• [WORK TO BE COMPLETED]: Restate each record below word for word, skipping images.

[Object state change records]
>>>>>

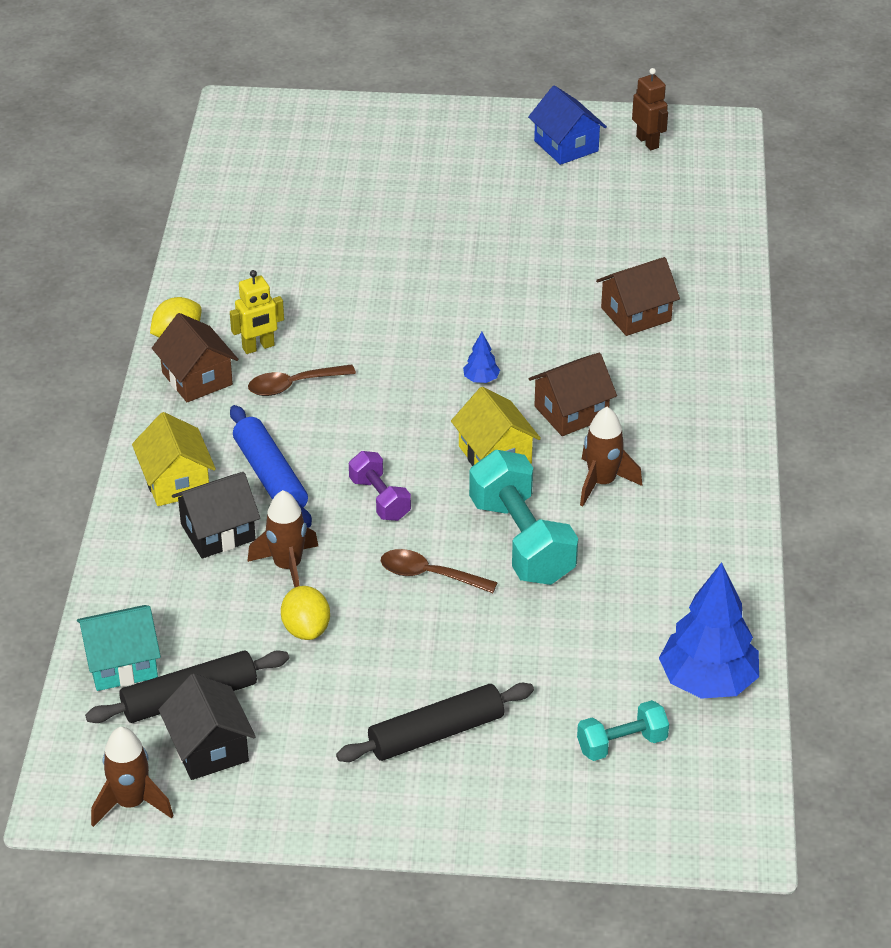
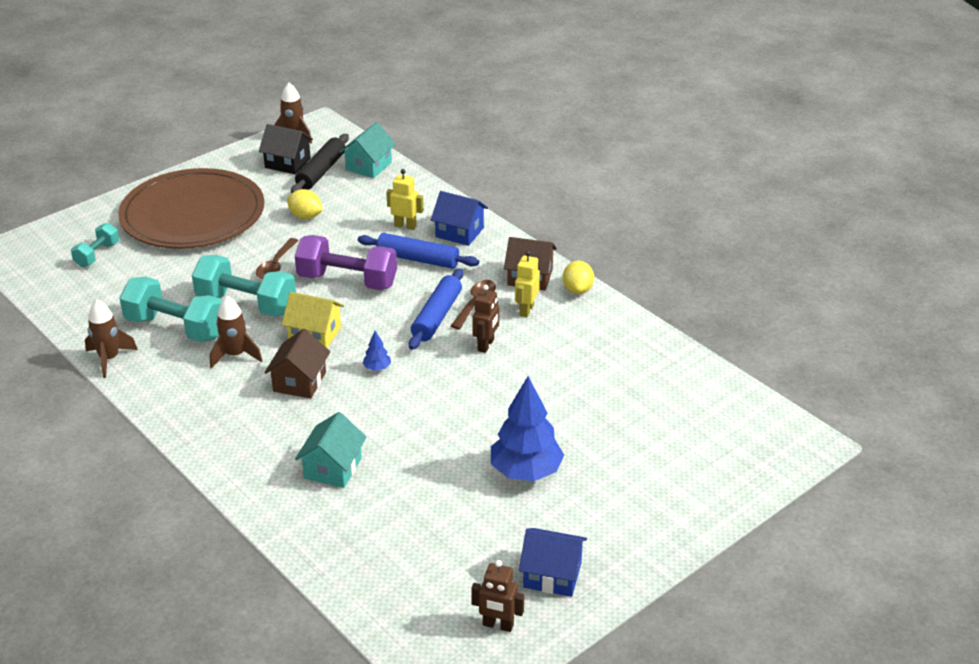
camera: 135 degrees right, 5 degrees down
(176, 482) = (459, 232): yellow house -> blue house
(218, 532) = (405, 226): black house -> yellow robot
(287, 567) = (350, 232): brown rocket -> brown rocket (109, 359)
(350, 337) = (486, 345): none -> brown robot
(350, 396) = (437, 316): none -> blue rolling pin
(379, 499) = (347, 281): purple dumbbell -> purple dumbbell, size x1.81
(429, 575) = (276, 265): brown spoon -> brown spoon turned 135 degrees clockwise
(436, 733) = (193, 215): black rolling pin -> brown plate
(630, 560) = (176, 328): none -> turquoise dumbbell
(636, 314) = (333, 468): brown house -> turquoise house
(708, 682) = (76, 299): blue tree -> blue tree (525, 472)

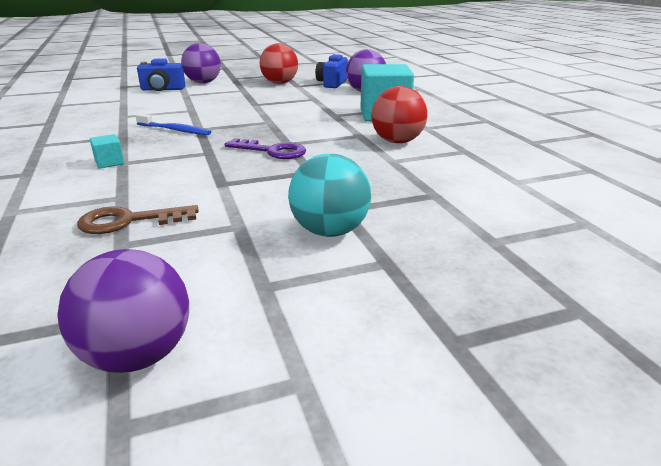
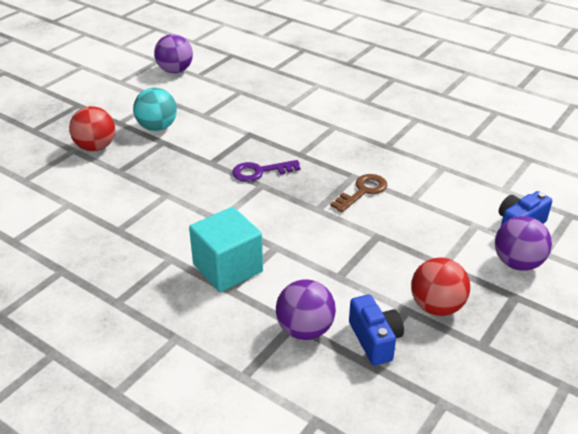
camera: 145 degrees right, 10 degrees up
(109, 162) = (340, 123): turquoise cube -> none
(129, 221) = (256, 100): brown key -> brown key (362, 191)
(175, 130) = (366, 167): blue toothbrush -> none
(397, 141) = (180, 222): red ball -> red ball (96, 147)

<<<<<

• [ANSWER TO THIS EXERCISE]:
camera: 135 degrees right, 5 degrees down
(176, 482) = (459, 232): yellow house -> blue house
(218, 532) = (405, 226): black house -> yellow robot
(287, 567) = (350, 232): brown rocket -> brown rocket (109, 359)
(350, 337) = (486, 345): none -> brown robot
(350, 396) = (437, 316): none -> blue rolling pin
(379, 499) = (347, 281): purple dumbbell -> purple dumbbell, size x1.81
(429, 575) = (276, 265): brown spoon -> brown spoon turned 135 degrees clockwise
(436, 733) = (193, 215): black rolling pin -> brown plate
(630, 560) = (176, 328): none -> turquoise dumbbell
(636, 314) = (333, 468): brown house -> turquoise house
(708, 682) = (76, 299): blue tree -> blue tree (525, 472)

camera: 145 degrees right, 10 degrees up
(109, 162) = (340, 123): turquoise cube -> none
(129, 221) = (256, 100): brown key -> brown key (362, 191)
(175, 130) = (366, 167): blue toothbrush -> none
(397, 141) = (180, 222): red ball -> red ball (96, 147)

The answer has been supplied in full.